Exercise aim
Write out the lines of the records from the one containing "C203: none -> 1uF (plus +24V, minus GND)" to the very last, keeping each exactly as it is.
● ● ● ●
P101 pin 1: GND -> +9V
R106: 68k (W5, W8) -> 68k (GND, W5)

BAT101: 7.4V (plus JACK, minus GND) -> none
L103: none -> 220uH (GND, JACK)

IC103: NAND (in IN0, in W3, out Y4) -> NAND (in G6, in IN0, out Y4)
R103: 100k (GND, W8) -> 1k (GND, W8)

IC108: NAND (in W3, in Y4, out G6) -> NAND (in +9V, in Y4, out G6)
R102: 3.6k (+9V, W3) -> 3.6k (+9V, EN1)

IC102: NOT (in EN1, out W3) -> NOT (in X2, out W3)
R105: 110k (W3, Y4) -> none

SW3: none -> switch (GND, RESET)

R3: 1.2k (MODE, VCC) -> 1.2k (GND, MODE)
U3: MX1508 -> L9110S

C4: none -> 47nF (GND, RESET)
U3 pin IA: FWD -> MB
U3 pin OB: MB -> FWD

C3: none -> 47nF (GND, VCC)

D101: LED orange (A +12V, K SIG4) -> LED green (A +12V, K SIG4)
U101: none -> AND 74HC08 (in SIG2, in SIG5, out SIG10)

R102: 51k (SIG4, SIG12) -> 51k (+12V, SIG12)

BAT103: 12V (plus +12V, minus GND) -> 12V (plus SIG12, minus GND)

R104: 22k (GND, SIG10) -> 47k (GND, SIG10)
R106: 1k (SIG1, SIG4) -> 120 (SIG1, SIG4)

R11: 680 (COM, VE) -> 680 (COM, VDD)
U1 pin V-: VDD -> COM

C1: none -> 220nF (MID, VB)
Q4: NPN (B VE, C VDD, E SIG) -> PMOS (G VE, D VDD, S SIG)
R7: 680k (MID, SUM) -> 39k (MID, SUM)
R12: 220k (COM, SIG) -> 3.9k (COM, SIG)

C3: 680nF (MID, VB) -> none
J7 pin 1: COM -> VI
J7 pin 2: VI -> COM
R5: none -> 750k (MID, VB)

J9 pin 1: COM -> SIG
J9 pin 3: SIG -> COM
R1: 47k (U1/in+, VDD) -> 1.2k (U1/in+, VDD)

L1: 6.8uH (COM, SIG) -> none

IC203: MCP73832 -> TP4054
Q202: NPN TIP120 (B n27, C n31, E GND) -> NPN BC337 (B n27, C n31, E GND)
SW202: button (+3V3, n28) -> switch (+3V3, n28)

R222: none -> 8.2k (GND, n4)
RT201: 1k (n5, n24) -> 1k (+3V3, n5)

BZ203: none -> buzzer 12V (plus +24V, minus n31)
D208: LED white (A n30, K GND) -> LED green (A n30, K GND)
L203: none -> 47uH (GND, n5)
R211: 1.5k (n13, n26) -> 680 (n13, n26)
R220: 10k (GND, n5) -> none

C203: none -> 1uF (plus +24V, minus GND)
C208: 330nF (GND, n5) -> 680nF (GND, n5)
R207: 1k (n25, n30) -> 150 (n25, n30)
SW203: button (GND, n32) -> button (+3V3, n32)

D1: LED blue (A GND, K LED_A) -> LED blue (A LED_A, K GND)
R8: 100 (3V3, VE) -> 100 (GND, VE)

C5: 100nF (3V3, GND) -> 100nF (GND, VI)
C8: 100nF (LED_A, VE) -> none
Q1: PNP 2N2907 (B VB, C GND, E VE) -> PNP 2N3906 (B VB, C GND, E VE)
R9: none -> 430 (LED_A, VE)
● ● ● ●
Result
C203: none -> 1uF (plus +24V, minus GND)
C208: 330nF (GND, n5) -> 680nF (GND, n5)
R207: 1k (n25, n30) -> 150 (n25, n30)
SW203: button (GND, n32) -> button (+3V3, n32)

D1: LED blue (A GND, K LED_A) -> LED blue (A LED_A, K GND)
R8: 100 (3V3, VE) -> 100 (GND, VE)

C5: 100nF (3V3, GND) -> 100nF (GND, VI)
C8: 100nF (LED_A, VE) -> none
Q1: PNP 2N2907 (B VB, C GND, E VE) -> PNP 2N3906 (B VB, C GND, E VE)
R9: none -> 430 (LED_A, VE)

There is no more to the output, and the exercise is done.